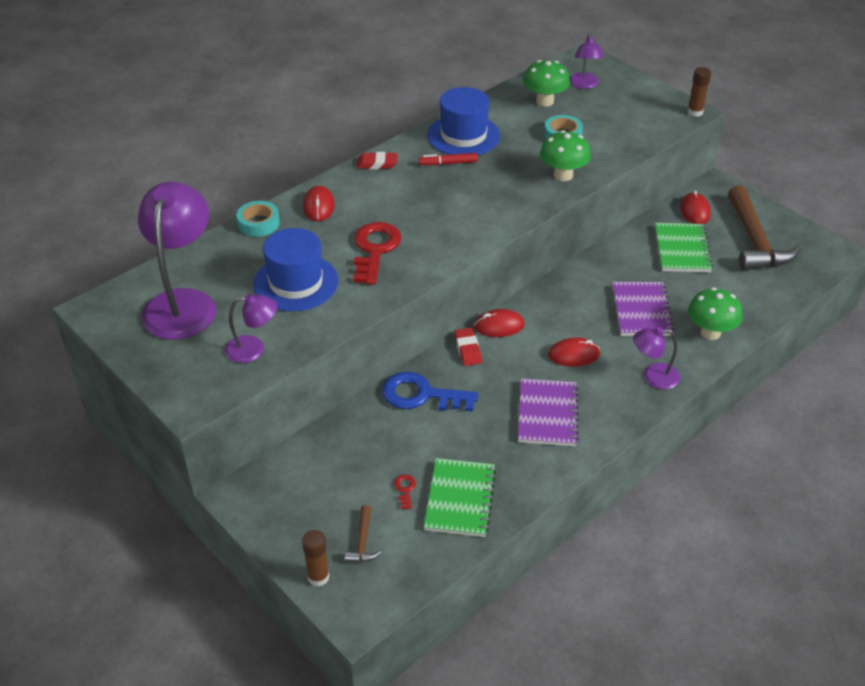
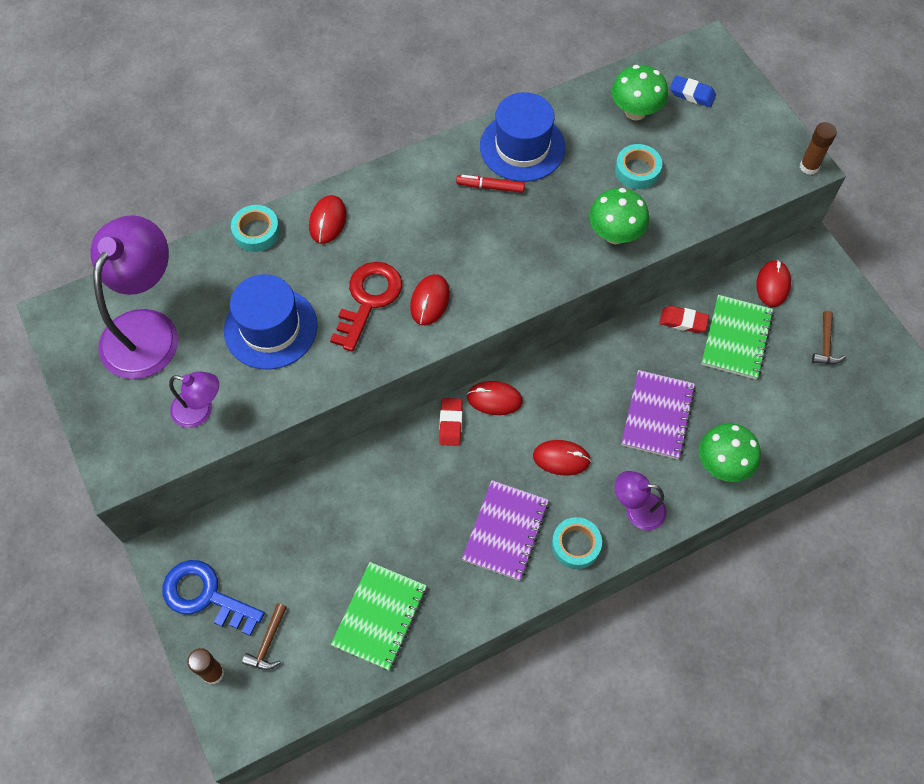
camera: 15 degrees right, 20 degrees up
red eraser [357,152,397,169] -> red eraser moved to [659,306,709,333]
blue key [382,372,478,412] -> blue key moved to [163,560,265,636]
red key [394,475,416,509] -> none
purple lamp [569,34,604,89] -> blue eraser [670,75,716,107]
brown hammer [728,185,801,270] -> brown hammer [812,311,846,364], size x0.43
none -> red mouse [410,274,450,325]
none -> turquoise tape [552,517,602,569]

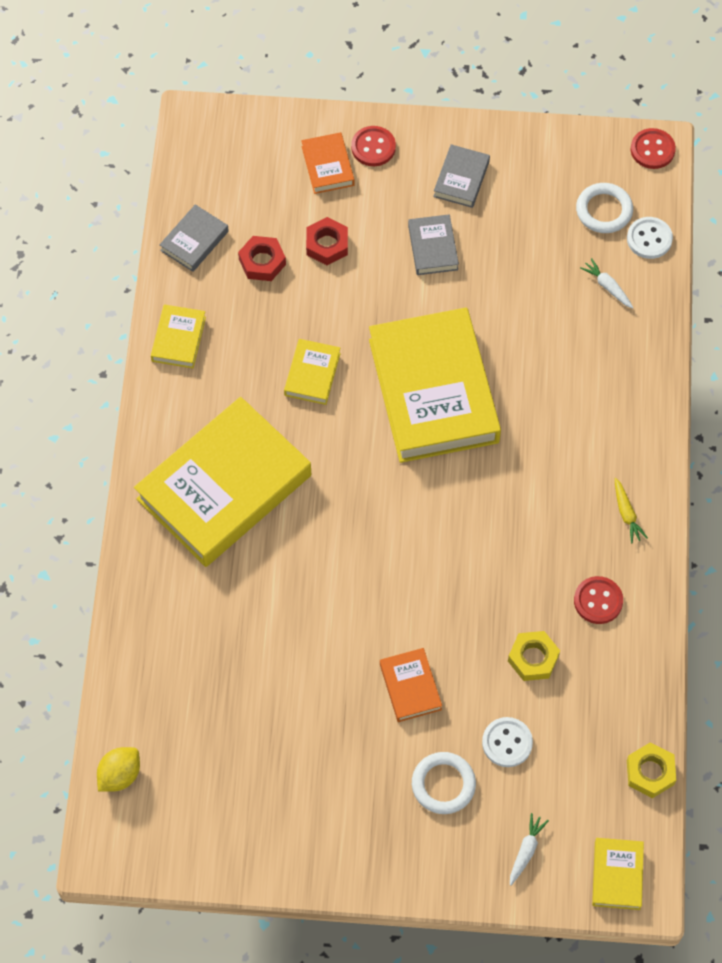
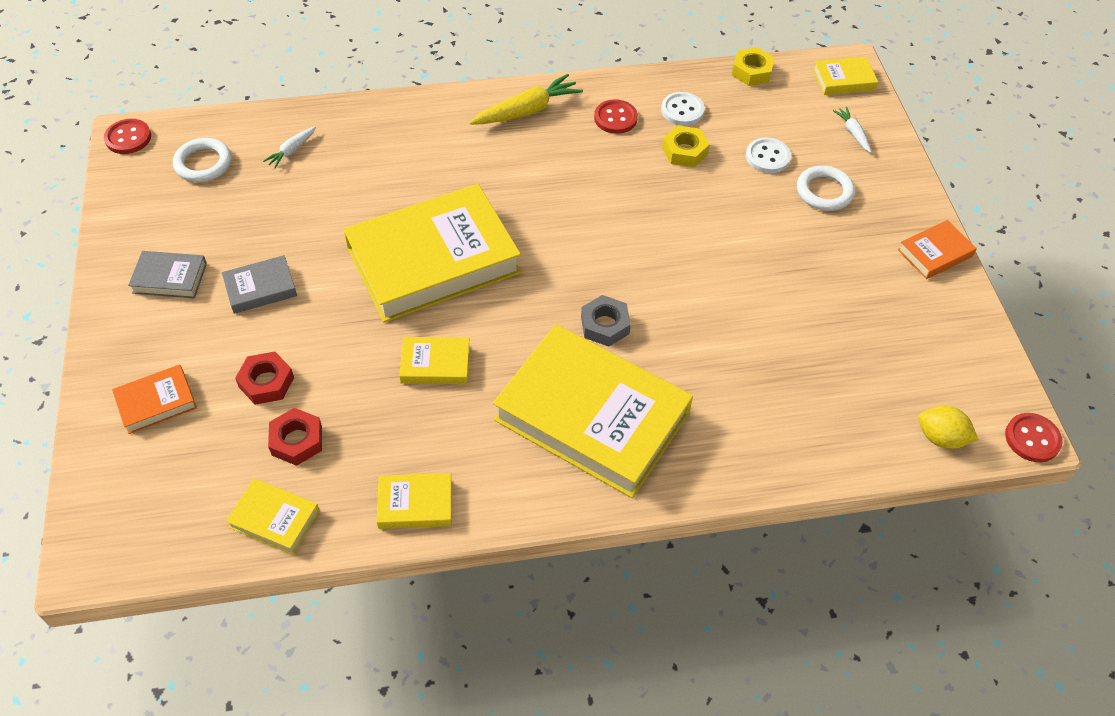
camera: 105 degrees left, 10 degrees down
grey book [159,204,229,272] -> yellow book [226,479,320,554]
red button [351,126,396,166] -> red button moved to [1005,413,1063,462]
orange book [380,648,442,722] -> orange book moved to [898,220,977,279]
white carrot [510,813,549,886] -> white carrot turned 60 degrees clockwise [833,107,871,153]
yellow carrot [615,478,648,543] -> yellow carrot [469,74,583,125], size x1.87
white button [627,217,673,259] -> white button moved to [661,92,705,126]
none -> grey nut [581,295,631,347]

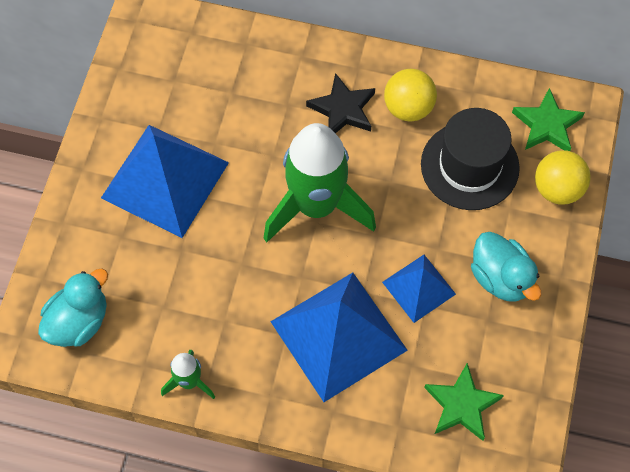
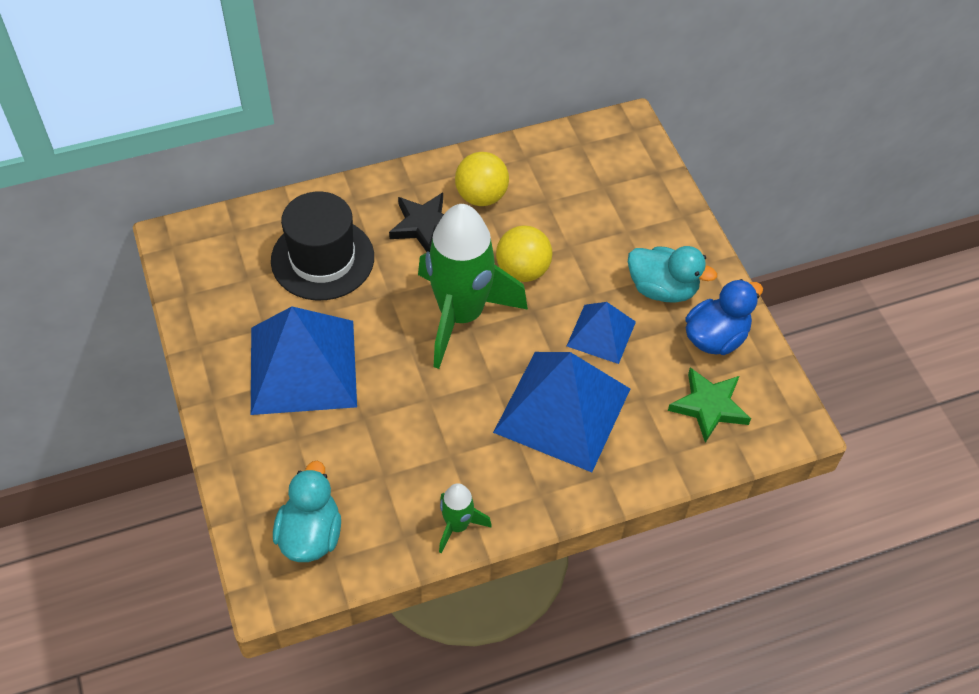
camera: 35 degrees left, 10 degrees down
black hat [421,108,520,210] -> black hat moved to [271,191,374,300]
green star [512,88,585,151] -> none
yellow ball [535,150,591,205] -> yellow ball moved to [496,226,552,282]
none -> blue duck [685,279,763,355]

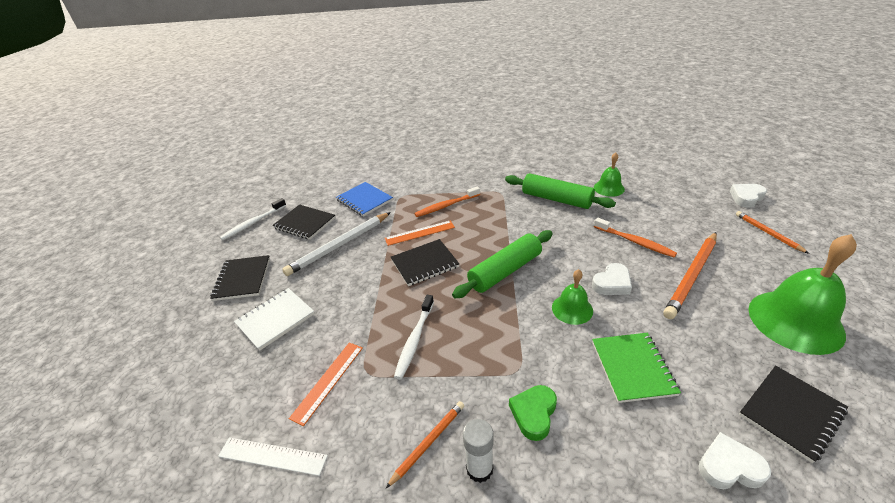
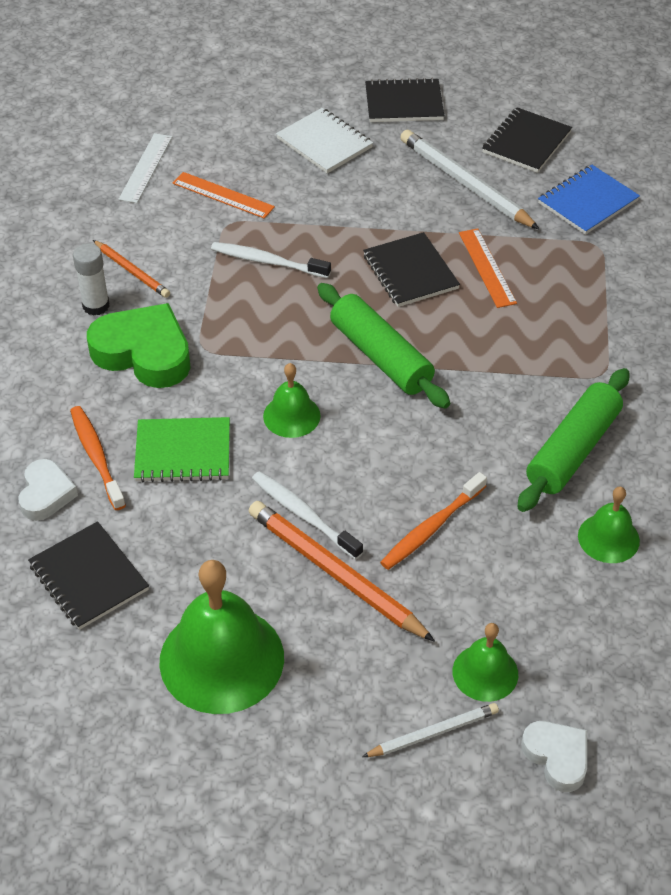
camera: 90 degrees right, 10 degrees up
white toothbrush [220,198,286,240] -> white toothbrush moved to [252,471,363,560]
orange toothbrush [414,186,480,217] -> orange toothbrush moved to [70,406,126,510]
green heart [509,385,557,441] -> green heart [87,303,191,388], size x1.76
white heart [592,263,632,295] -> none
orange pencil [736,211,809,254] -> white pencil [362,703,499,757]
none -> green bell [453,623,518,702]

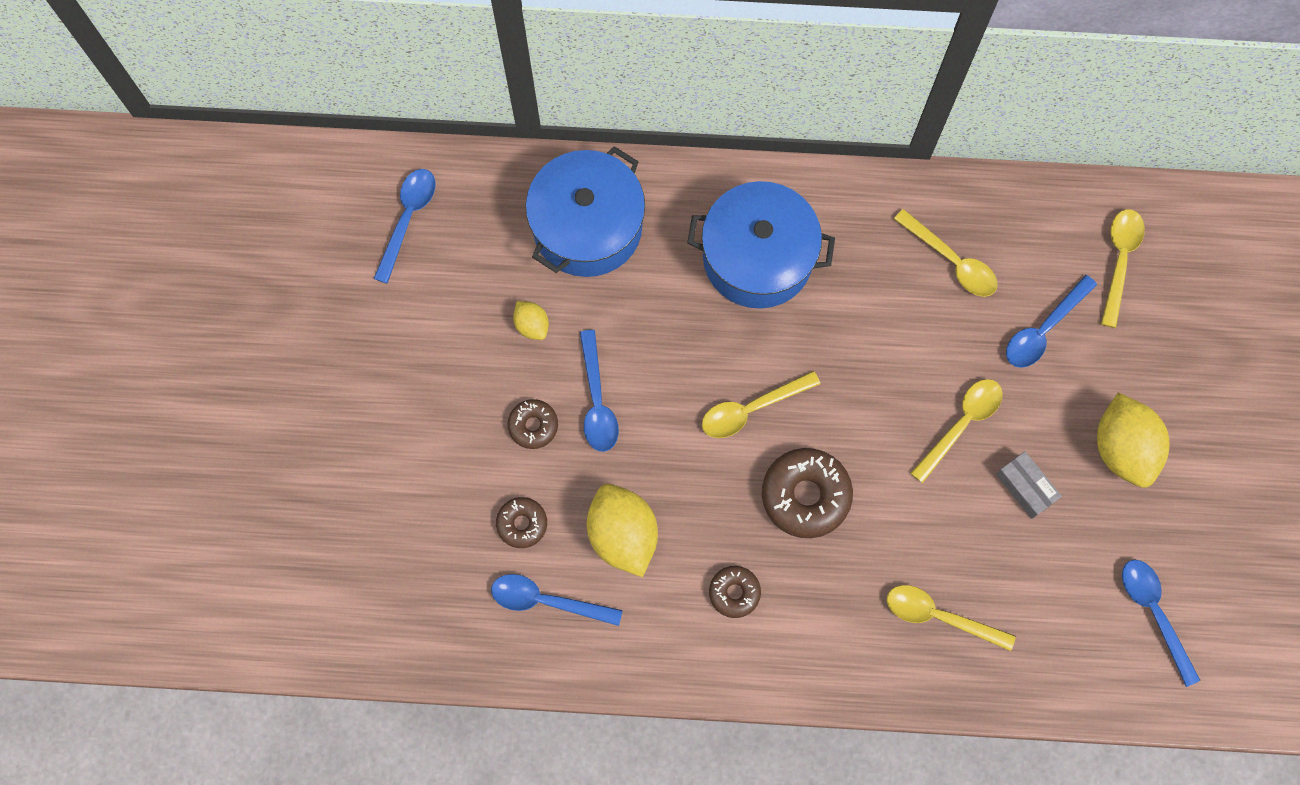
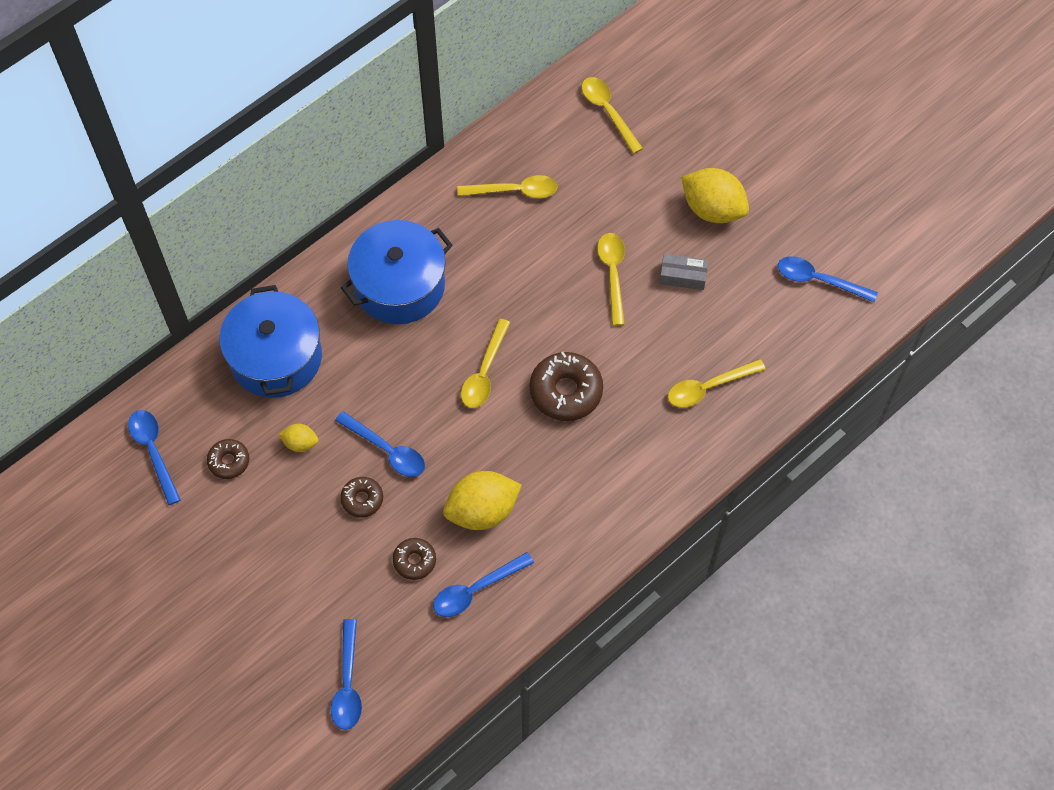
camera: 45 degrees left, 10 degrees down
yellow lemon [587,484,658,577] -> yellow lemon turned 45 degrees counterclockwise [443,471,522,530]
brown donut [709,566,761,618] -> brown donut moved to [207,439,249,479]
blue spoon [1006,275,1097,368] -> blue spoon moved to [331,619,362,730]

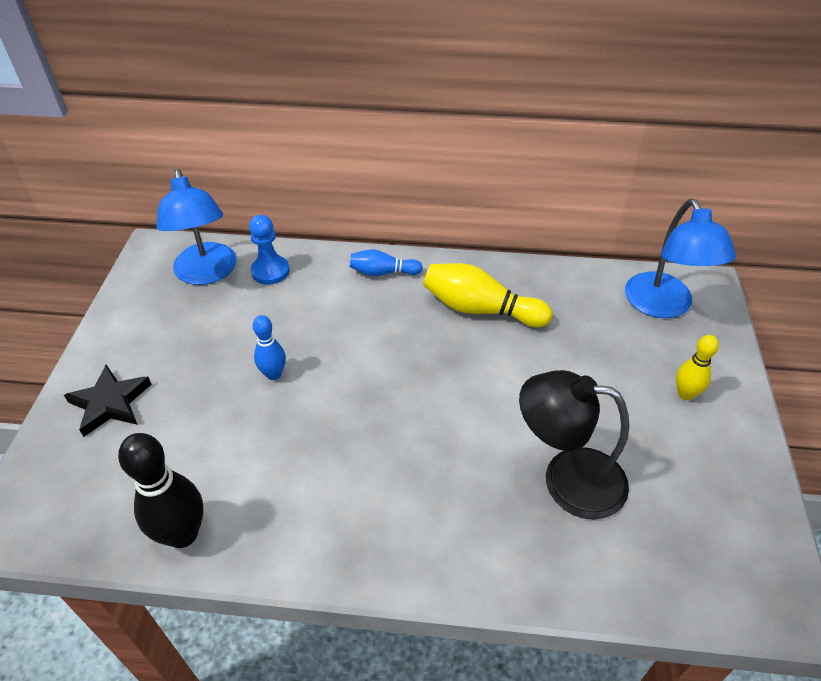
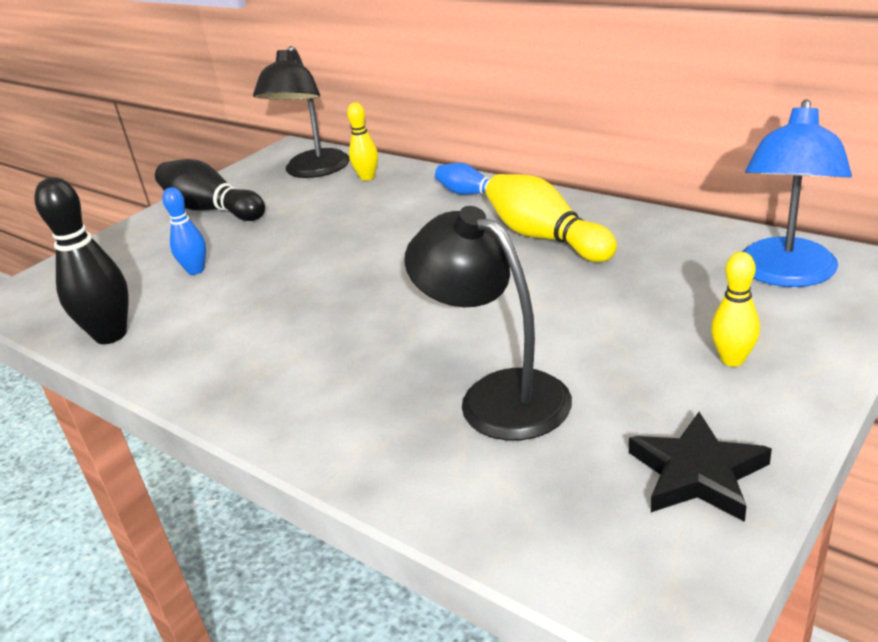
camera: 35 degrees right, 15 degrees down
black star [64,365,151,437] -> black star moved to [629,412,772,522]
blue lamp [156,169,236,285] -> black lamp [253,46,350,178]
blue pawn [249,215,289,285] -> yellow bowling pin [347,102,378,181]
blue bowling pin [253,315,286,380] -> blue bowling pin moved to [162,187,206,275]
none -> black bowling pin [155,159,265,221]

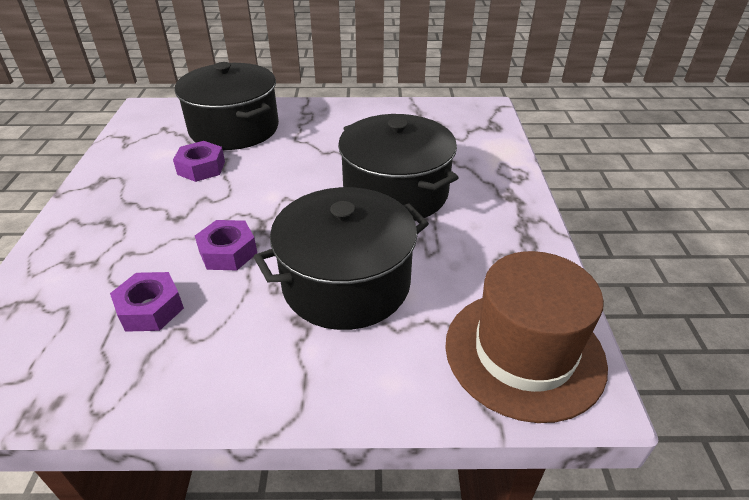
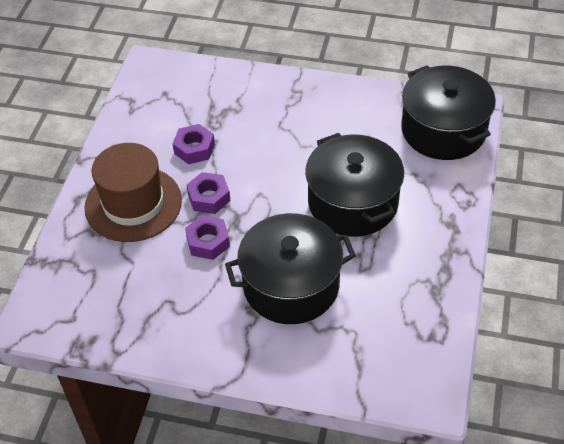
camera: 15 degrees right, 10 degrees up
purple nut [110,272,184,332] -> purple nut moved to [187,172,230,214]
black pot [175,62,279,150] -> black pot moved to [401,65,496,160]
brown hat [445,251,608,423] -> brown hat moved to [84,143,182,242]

→ EXERCISE INSTRUCTIONS
Copy exactly, and copy nothing else: the lines from the start of the data above through the line that holds "none -> red mouse [410,274,450,325]". The pictures stay out.

→ PROBLEM SOLUTION
camera: 15 degrees right, 20 degrees up
red eraser [357,152,397,169] -> red eraser moved to [659,306,709,333]
blue key [382,372,478,412] -> blue key moved to [163,560,265,636]
red key [394,475,416,509] -> none
purple lamp [569,34,604,89] -> blue eraser [670,75,716,107]
brown hammer [728,185,801,270] -> brown hammer [812,311,846,364], size x0.43
none -> red mouse [410,274,450,325]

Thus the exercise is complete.